When the string "minus" is part of a line below, that line should be copied.

→ **RECORDS FOR THIS EXERCISE**
━━━━━━━━━━━━━━━━━━━━

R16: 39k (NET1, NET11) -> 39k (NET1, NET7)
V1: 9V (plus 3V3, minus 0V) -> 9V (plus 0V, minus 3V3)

━━━━━━━━━━━━━━━━━━━━

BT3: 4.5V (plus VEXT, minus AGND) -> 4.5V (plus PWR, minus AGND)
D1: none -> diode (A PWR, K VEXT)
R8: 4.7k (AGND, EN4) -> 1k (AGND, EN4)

━━━━━━━━━━━━━━━━━━━━

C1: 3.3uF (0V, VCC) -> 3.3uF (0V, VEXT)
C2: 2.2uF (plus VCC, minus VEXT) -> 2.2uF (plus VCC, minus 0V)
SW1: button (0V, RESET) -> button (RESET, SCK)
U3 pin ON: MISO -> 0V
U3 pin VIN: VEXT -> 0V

━━━━━━━━━━━━━━━━━━━━

→ **RESULT FOR THIS EXERCISE**
V1: 9V (plus 3V3, minus 0V) -> 9V (plus 0V, minus 3V3)
BT3: 4.5V (plus VEXT, minus AGND) -> 4.5V (plus PWR, minus AGND)
C2: 2.2uF (plus VCC, minus VEXT) -> 2.2uF (plus VCC, minus 0V)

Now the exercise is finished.